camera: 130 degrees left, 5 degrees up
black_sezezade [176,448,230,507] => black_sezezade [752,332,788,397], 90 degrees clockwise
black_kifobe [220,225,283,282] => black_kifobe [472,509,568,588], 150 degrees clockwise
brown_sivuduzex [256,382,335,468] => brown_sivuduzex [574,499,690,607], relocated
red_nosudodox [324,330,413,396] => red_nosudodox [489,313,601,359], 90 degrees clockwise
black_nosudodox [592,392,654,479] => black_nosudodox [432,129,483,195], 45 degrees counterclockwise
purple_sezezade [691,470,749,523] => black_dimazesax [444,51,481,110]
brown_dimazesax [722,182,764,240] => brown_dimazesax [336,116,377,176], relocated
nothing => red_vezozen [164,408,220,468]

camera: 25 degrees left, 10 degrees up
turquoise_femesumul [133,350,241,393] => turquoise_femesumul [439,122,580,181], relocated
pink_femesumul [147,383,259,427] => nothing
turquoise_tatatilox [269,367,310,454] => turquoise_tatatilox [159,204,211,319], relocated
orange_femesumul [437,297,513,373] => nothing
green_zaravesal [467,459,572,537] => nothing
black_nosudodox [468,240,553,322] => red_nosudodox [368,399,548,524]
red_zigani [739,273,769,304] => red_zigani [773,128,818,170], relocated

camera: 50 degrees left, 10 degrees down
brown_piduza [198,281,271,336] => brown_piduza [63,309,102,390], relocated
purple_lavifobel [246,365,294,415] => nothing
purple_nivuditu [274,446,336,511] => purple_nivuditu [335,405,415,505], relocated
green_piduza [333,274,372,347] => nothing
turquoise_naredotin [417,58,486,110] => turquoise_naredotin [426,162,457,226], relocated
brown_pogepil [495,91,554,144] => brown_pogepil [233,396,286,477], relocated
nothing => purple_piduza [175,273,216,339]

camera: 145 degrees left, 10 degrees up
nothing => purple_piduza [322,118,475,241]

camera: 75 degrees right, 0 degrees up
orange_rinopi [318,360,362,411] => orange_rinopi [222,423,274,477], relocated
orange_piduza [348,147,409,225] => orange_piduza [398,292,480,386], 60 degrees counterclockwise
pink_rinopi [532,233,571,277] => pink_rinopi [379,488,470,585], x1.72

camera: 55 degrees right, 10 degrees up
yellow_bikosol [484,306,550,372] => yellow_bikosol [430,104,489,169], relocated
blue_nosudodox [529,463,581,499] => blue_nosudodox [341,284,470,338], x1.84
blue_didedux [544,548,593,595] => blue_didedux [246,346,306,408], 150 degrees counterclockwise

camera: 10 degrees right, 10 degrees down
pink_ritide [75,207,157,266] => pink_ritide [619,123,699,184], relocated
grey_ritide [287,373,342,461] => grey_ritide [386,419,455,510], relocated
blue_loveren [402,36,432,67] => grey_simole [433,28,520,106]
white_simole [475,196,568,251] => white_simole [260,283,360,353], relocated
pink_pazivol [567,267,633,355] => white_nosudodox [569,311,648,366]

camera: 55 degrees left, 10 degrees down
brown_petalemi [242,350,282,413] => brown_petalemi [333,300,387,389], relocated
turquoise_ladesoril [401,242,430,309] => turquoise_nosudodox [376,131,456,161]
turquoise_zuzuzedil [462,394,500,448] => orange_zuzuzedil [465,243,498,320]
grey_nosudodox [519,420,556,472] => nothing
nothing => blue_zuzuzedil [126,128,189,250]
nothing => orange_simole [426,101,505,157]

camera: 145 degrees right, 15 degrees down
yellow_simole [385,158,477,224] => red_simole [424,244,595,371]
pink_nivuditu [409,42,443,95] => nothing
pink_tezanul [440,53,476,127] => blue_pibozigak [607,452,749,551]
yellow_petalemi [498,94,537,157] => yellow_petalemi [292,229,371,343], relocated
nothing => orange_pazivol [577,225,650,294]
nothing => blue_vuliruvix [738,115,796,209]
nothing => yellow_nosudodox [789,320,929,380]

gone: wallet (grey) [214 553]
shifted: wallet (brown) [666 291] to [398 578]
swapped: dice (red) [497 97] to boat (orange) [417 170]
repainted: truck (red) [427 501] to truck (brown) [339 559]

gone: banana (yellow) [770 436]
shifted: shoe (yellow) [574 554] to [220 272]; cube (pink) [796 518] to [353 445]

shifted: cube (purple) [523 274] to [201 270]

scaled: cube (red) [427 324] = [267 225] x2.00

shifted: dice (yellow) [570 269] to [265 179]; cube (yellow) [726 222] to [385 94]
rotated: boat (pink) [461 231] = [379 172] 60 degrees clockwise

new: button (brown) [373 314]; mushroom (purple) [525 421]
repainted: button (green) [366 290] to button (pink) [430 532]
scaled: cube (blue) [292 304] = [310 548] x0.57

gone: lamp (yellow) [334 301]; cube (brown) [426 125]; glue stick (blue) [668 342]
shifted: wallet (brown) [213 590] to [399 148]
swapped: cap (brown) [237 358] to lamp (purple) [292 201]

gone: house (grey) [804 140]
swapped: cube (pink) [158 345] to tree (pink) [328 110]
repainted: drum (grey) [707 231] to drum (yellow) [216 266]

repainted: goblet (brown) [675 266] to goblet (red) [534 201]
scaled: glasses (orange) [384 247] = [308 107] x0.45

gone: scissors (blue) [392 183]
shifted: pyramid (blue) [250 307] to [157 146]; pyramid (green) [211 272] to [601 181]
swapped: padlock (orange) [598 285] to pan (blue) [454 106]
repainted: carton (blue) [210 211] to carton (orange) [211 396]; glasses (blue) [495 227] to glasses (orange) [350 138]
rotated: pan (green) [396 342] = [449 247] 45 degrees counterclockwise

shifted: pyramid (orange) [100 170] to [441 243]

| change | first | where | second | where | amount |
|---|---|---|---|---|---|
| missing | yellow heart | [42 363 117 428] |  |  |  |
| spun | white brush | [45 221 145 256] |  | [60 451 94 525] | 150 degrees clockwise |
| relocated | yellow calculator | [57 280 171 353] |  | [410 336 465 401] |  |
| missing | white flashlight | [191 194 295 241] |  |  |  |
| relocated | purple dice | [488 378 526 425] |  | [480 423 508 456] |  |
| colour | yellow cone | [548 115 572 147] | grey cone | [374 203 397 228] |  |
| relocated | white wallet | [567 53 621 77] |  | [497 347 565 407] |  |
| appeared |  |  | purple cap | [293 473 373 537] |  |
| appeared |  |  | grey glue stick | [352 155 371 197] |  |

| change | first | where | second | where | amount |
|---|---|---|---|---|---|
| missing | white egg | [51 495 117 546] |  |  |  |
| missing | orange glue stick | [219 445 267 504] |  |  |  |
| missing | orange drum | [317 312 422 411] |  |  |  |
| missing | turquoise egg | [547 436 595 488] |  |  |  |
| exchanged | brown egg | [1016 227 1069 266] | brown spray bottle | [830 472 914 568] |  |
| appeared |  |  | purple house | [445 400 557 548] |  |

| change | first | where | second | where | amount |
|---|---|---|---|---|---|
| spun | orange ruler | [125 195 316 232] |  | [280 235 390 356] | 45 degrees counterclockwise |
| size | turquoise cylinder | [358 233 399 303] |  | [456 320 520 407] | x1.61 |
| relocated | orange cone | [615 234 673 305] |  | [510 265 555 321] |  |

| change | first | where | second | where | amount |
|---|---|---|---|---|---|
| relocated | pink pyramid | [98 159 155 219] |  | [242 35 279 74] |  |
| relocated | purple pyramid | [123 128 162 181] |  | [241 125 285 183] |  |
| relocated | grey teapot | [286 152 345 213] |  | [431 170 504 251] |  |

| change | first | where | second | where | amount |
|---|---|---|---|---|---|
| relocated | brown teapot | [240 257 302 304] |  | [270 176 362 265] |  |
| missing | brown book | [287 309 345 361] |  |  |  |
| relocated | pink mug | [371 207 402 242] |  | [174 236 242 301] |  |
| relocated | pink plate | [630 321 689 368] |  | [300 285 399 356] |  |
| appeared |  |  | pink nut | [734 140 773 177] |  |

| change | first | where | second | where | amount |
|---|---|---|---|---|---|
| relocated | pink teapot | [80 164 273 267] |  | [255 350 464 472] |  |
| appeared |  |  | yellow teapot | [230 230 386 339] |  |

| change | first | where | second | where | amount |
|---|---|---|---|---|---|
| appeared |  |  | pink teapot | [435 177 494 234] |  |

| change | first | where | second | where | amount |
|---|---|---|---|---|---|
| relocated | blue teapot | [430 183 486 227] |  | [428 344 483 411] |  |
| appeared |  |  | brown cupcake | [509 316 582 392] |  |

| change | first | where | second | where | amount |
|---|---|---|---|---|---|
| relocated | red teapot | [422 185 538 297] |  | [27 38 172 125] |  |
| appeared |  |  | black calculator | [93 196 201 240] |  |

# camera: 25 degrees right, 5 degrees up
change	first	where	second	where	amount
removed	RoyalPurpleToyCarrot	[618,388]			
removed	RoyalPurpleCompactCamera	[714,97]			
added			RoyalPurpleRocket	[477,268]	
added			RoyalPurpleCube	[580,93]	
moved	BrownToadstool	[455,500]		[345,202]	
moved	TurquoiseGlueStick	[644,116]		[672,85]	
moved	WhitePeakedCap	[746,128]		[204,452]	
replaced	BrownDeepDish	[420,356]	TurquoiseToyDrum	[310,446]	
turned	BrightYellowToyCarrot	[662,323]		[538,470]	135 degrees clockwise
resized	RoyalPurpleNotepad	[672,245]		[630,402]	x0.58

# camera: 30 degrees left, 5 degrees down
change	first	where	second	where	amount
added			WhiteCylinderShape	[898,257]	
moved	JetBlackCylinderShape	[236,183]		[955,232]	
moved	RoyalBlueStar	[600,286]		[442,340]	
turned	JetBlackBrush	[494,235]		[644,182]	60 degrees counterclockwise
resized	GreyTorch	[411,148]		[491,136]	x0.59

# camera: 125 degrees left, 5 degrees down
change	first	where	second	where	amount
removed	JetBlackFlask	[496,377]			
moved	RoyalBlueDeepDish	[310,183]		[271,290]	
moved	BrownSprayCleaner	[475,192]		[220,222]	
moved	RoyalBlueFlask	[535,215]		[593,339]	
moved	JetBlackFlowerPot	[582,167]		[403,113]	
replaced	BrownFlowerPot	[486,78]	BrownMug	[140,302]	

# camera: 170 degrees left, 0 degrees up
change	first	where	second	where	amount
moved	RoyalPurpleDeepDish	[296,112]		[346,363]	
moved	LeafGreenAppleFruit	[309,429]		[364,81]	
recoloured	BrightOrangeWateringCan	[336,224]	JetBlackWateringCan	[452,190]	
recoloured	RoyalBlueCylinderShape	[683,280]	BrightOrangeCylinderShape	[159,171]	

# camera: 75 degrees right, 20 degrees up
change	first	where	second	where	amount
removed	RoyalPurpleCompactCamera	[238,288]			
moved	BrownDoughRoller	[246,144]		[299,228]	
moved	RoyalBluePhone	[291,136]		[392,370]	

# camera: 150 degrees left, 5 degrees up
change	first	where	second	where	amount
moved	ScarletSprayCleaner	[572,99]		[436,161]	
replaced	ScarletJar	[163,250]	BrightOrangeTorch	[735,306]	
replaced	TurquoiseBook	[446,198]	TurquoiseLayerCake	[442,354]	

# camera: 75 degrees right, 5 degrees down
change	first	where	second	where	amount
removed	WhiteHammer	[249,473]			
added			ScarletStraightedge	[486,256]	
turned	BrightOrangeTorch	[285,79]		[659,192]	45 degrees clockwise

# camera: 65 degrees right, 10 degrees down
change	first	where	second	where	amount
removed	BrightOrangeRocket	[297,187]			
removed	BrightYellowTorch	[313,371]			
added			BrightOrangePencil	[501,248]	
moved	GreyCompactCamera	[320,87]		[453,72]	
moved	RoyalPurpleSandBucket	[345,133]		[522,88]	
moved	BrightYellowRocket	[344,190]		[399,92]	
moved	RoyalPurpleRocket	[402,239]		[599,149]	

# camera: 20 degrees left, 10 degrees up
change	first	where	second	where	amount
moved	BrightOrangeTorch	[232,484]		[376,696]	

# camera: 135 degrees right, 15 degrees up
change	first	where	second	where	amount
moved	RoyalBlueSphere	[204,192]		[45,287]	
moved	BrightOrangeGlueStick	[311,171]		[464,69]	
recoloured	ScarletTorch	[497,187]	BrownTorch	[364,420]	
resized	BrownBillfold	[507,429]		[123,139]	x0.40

## Exercise brief
Looking at the records above, return exactly the lines from the line with "turquoise_naredotin [417,58,486,110] =>" to the line with "turquoise_ladesoril [401,242,430,309] =>", both ends included.

## Task result
turquoise_naredotin [417,58,486,110] => turquoise_naredotin [426,162,457,226], relocated
brown_pogepil [495,91,554,144] => brown_pogepil [233,396,286,477], relocated
nothing => purple_piduza [175,273,216,339]

camera: 145 degrees left, 10 degrees up
nothing => purple_piduza [322,118,475,241]

camera: 75 degrees right, 0 degrees up
orange_rinopi [318,360,362,411] => orange_rinopi [222,423,274,477], relocated
orange_piduza [348,147,409,225] => orange_piduza [398,292,480,386], 60 degrees counterclockwise
pink_rinopi [532,233,571,277] => pink_rinopi [379,488,470,585], x1.72

camera: 55 degrees right, 10 degrees up
yellow_bikosol [484,306,550,372] => yellow_bikosol [430,104,489,169], relocated
blue_nosudodox [529,463,581,499] => blue_nosudodox [341,284,470,338], x1.84
blue_didedux [544,548,593,595] => blue_didedux [246,346,306,408], 150 degrees counterclockwise

camera: 10 degrees right, 10 degrees down
pink_ritide [75,207,157,266] => pink_ritide [619,123,699,184], relocated
grey_ritide [287,373,342,461] => grey_ritide [386,419,455,510], relocated
blue_loveren [402,36,432,67] => grey_simole [433,28,520,106]
white_simole [475,196,568,251] => white_simole [260,283,360,353], relocated
pink_pazivol [567,267,633,355] => white_nosudodox [569,311,648,366]

camera: 55 degrees left, 10 degrees down
brown_petalemi [242,350,282,413] => brown_petalemi [333,300,387,389], relocated
turquoise_ladesoril [401,242,430,309] => turquoise_nosudodox [376,131,456,161]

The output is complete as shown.